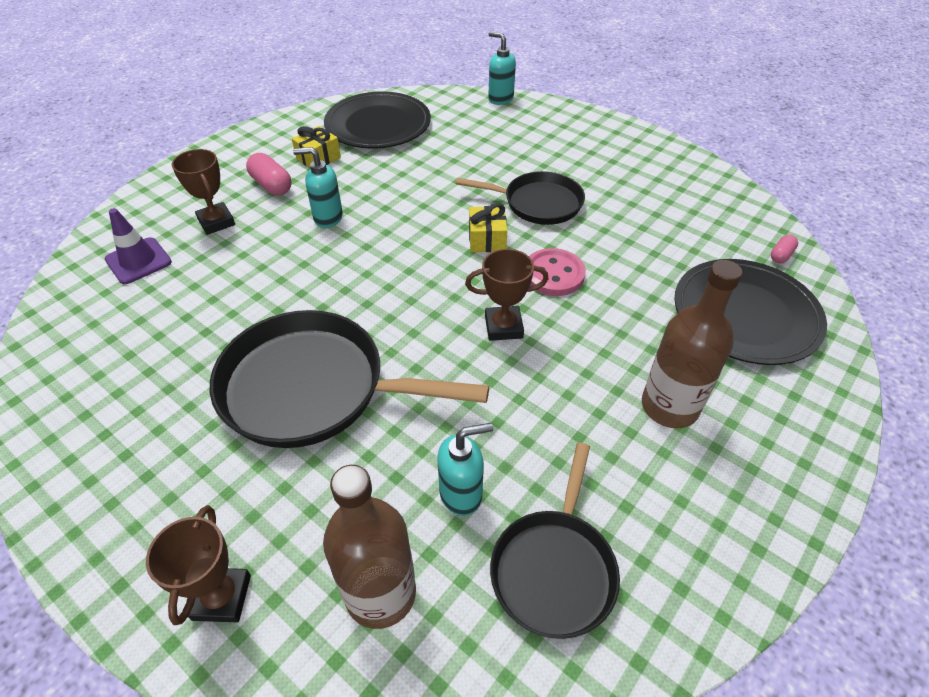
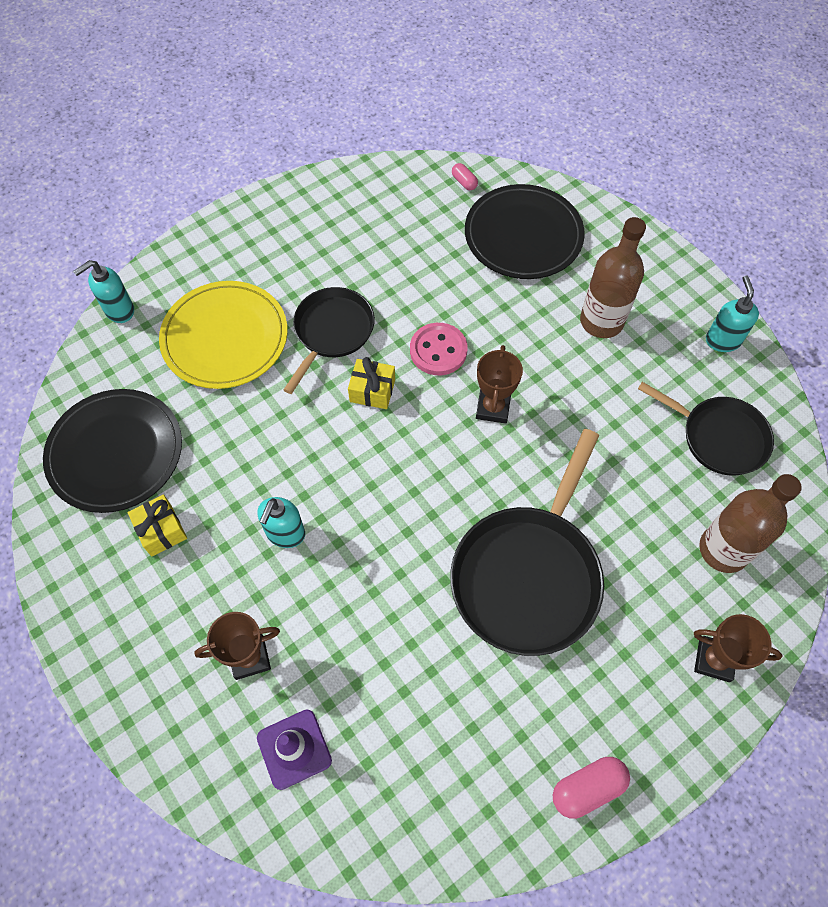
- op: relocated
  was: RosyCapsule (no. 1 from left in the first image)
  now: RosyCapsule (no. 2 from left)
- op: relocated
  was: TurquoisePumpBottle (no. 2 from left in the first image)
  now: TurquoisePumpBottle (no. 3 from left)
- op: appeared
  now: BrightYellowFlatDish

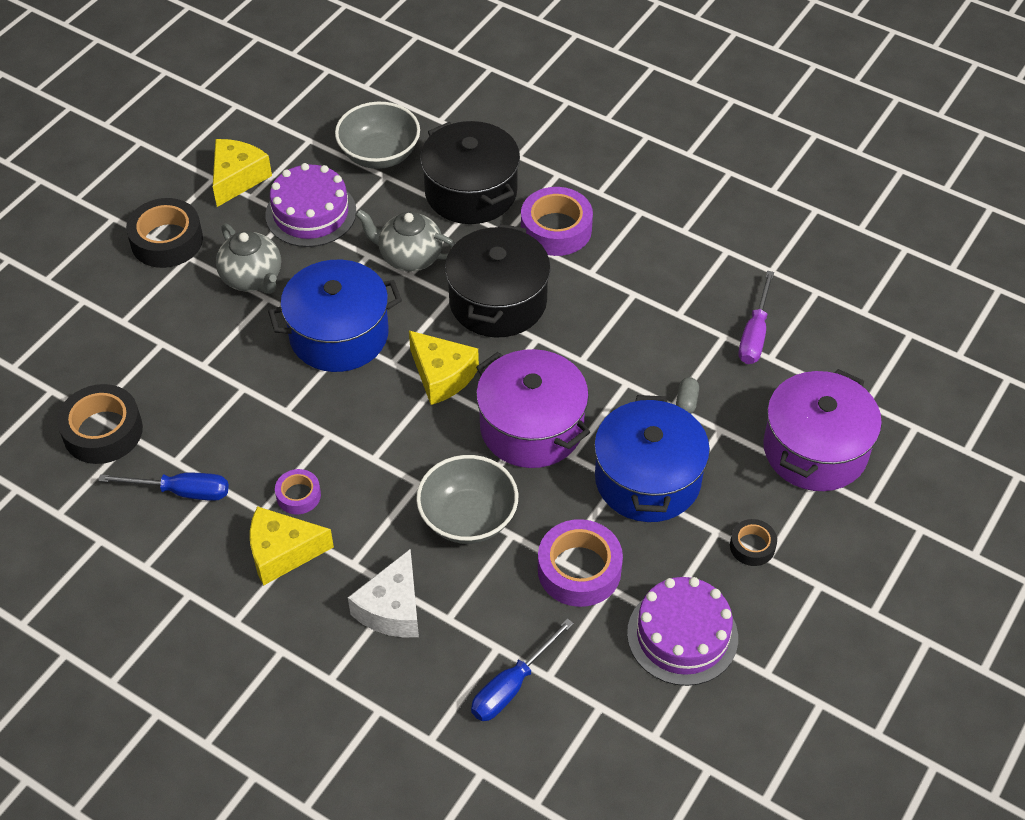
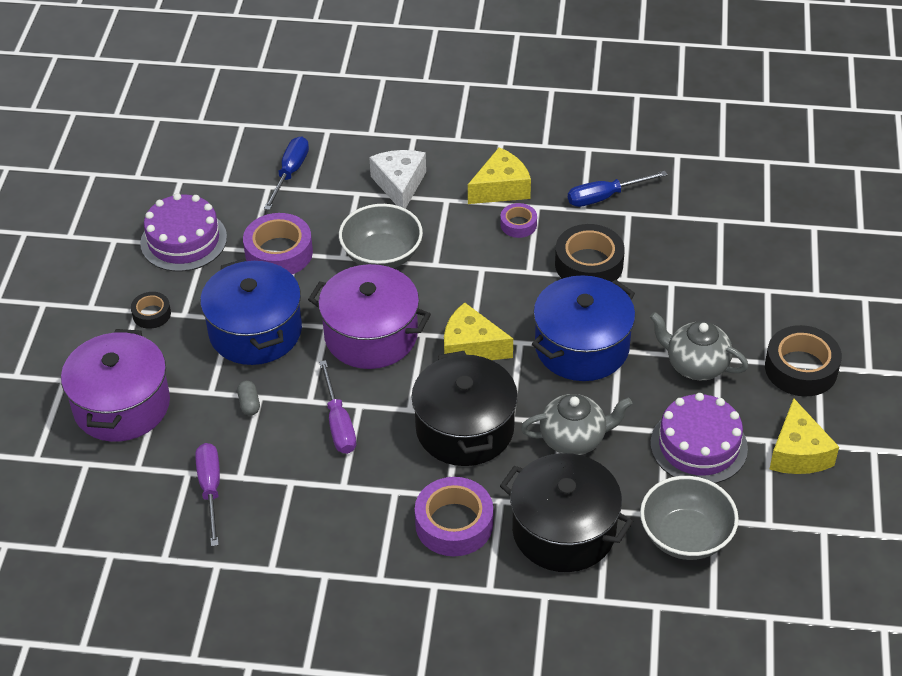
- op: relocated
  was: EbonyTape (no. 1 from left in the first image)
  now: EbonyTape (no. 2 from left)
- op: appeared
  now: VioletScrewdriver (no. 2 from left)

________________________________________

#### What is needed
Set down the data again, exactly, without images.

#### Problem solution
- op: relocated
  was: RosyCapsule (no. 1 from left in the first image)
  now: RosyCapsule (no. 2 from left)
- op: relocated
  was: TurquoisePumpBottle (no. 2 from left in the first image)
  now: TurquoisePumpBottle (no. 3 from left)
- op: appeared
  now: BrightYellowFlatDish

- op: relocated
  was: EbonyTape (no. 1 from left in the first image)
  now: EbonyTape (no. 2 from left)
- op: appeared
  now: VioletScrewdriver (no. 2 from left)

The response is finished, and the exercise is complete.